▶ [WHAT TO DO] If an entry holds a picture, leave the picture out and copy the rest of the listing exactly.

▶ [GIVEN DATA]
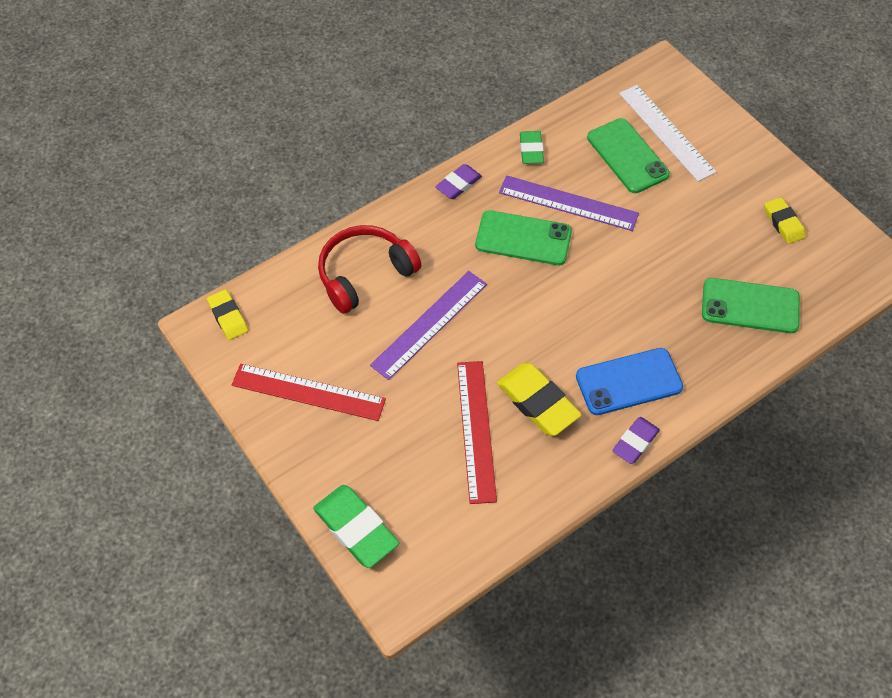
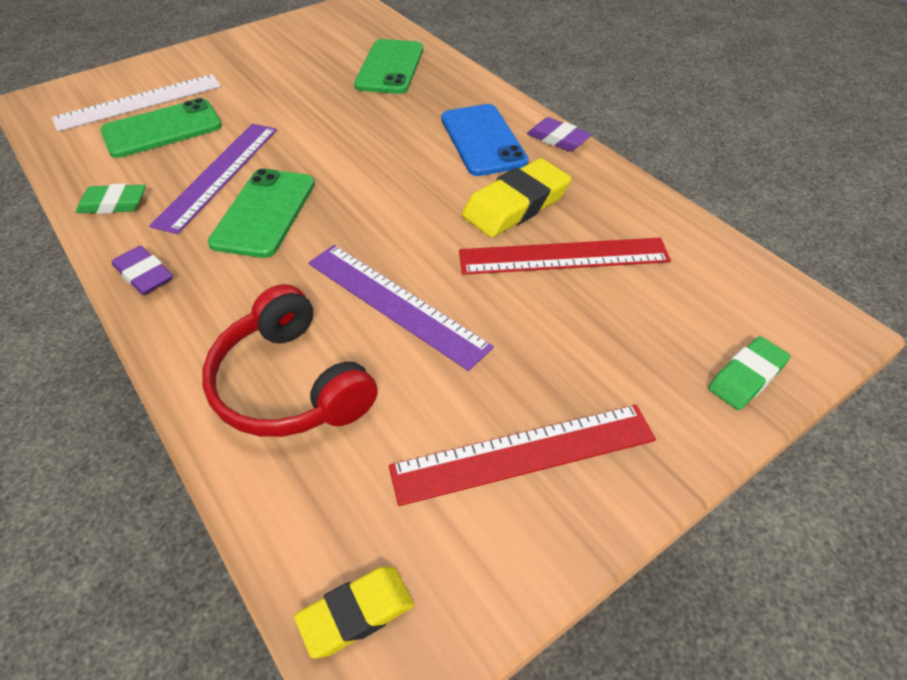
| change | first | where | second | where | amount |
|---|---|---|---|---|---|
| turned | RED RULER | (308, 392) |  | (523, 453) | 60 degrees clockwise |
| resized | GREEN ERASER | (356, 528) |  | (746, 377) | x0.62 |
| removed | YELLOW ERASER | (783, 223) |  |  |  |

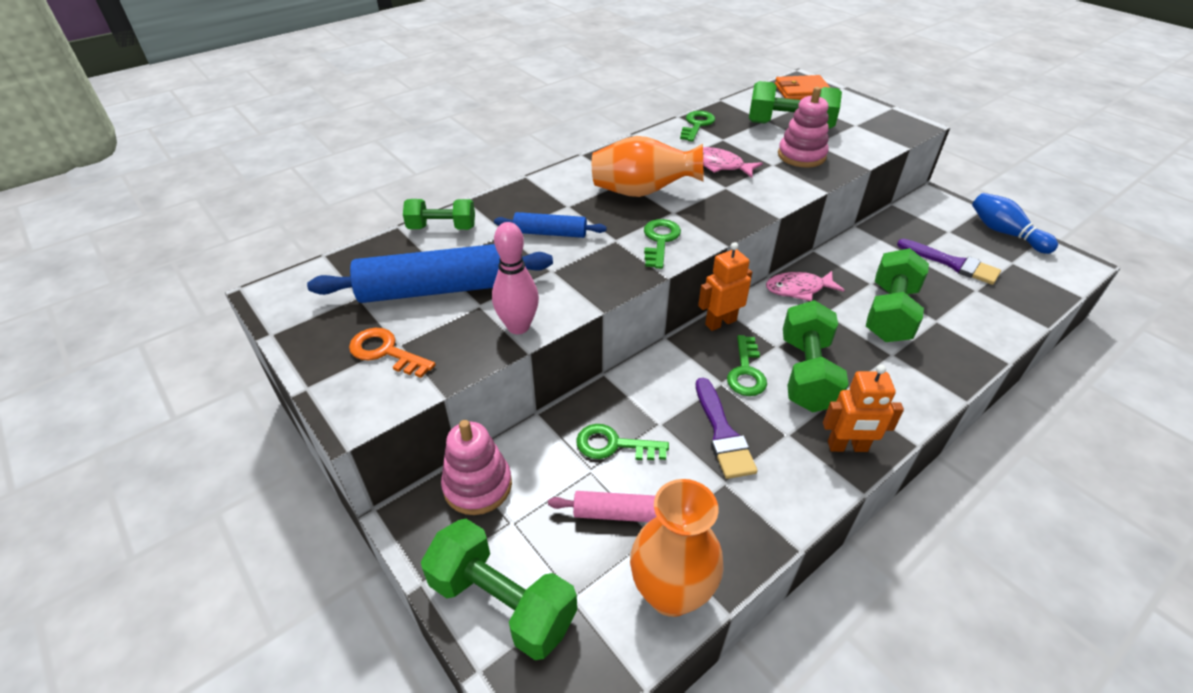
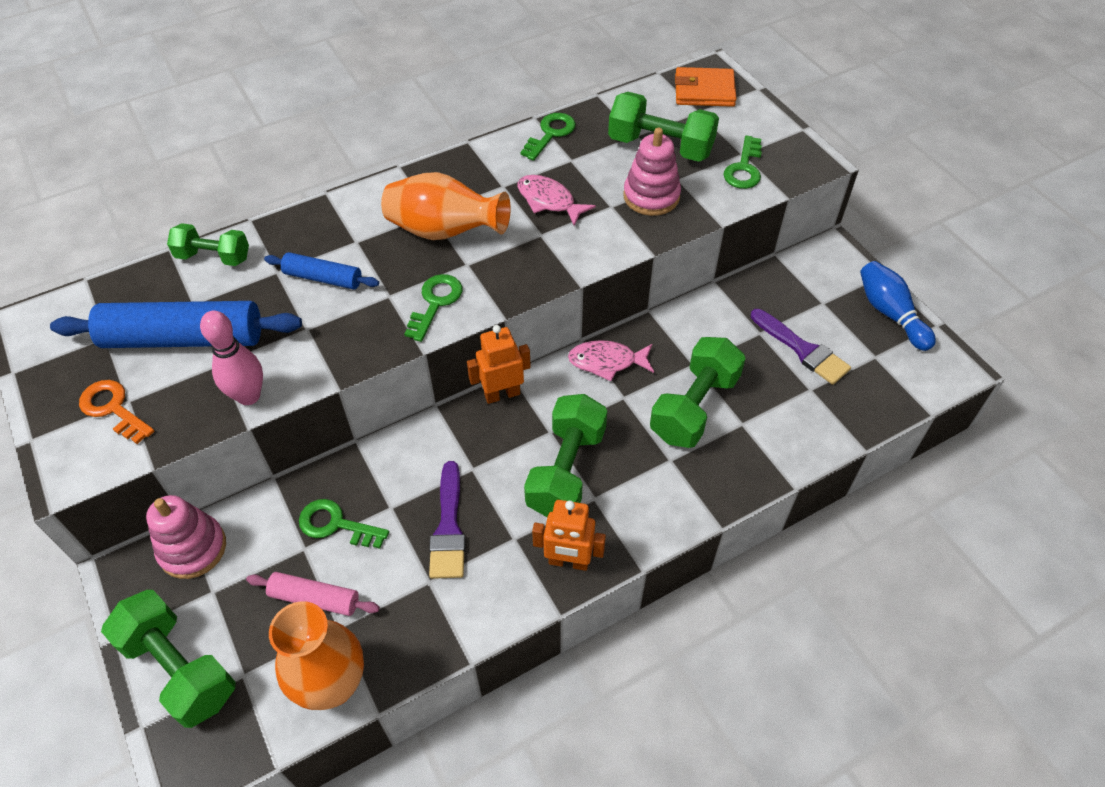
| change | first | where | second | where | amount |
|---|---|---|---|---|---|
| moved | GREEN KEY | (746, 371) |  | (744, 168) |  |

▶ [WRITTEN ANSWER]
| change | first | where | second | where | amount |
|---|---|---|---|---|---|
| turned | RED RULER | (308, 392) |  | (523, 453) | 60 degrees clockwise |
| resized | GREEN ERASER | (356, 528) |  | (746, 377) | x0.62 |
| removed | YELLOW ERASER | (783, 223) |  |  |  |

| change | first | where | second | where | amount |
|---|---|---|---|---|---|
| moved | GREEN KEY | (746, 371) |  | (744, 168) |  |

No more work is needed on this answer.